Start of Block

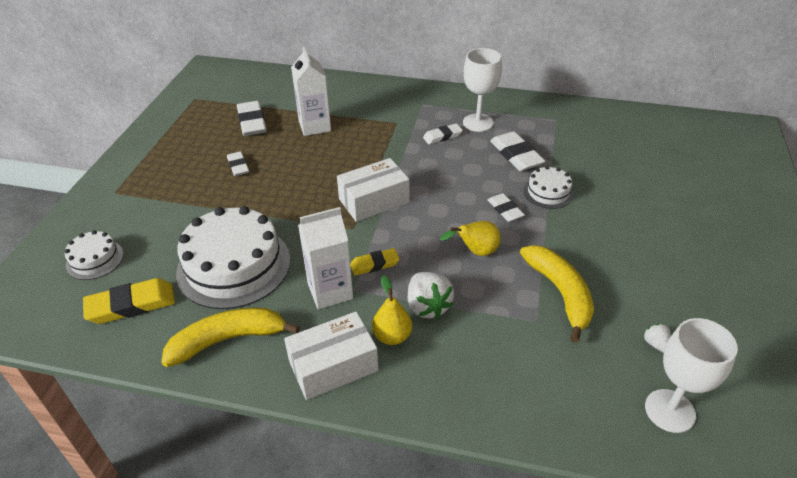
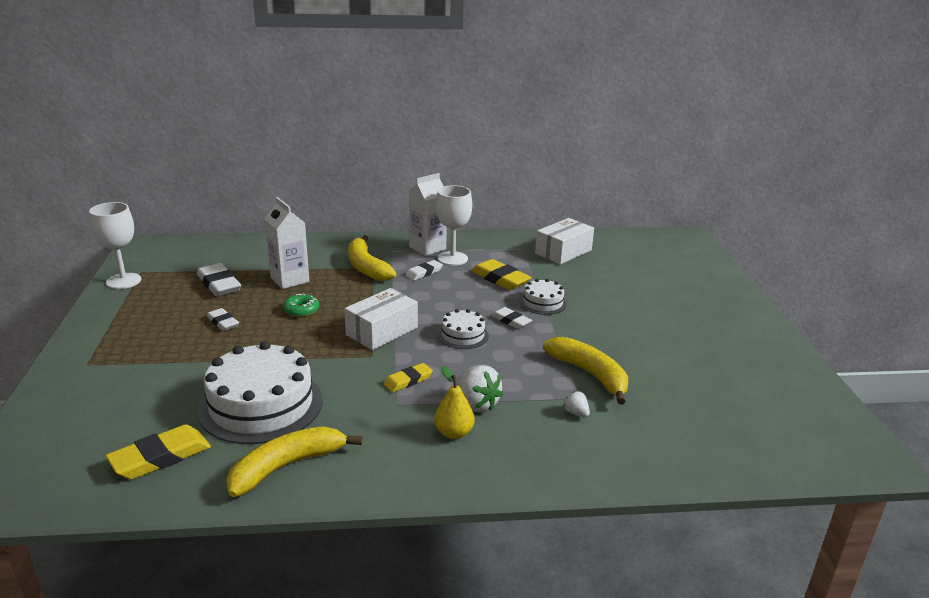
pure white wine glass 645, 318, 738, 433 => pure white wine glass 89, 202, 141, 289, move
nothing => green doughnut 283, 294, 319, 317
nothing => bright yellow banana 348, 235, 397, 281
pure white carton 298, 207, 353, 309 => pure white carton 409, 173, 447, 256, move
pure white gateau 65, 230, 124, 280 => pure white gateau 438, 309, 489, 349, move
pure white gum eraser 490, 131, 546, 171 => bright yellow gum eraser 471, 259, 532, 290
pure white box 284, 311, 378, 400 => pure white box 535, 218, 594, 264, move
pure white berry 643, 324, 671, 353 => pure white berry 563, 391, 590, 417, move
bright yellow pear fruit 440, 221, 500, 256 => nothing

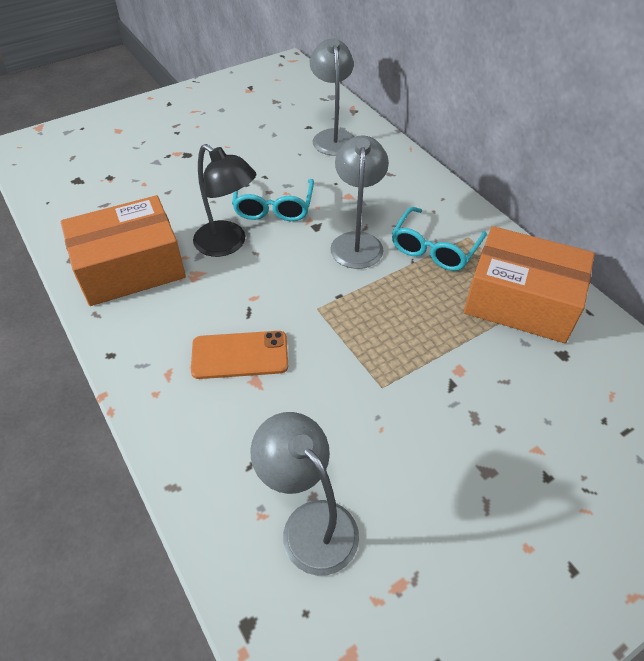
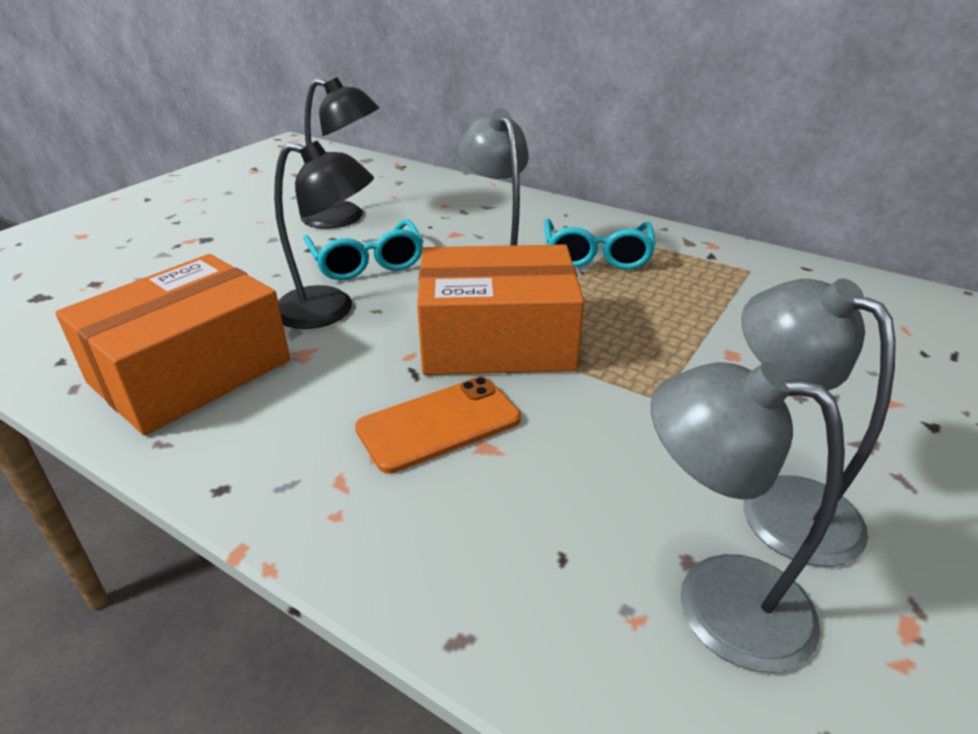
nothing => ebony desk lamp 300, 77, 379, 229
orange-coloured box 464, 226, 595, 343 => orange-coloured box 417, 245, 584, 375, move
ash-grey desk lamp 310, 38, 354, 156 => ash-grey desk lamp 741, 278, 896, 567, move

End of Block

Task directions
Whenever the word "white" occurs in a line above, copy that line.

Answer space
pure white wine glass 645, 318, 738, 433 => pure white wine glass 89, 202, 141, 289, move
pure white carton 298, 207, 353, 309 => pure white carton 409, 173, 447, 256, move
pure white gateau 65, 230, 124, 280 => pure white gateau 438, 309, 489, 349, move
pure white gum eraser 490, 131, 546, 171 => bright yellow gum eraser 471, 259, 532, 290
pure white box 284, 311, 378, 400 => pure white box 535, 218, 594, 264, move
pure white berry 643, 324, 671, 353 => pure white berry 563, 391, 590, 417, move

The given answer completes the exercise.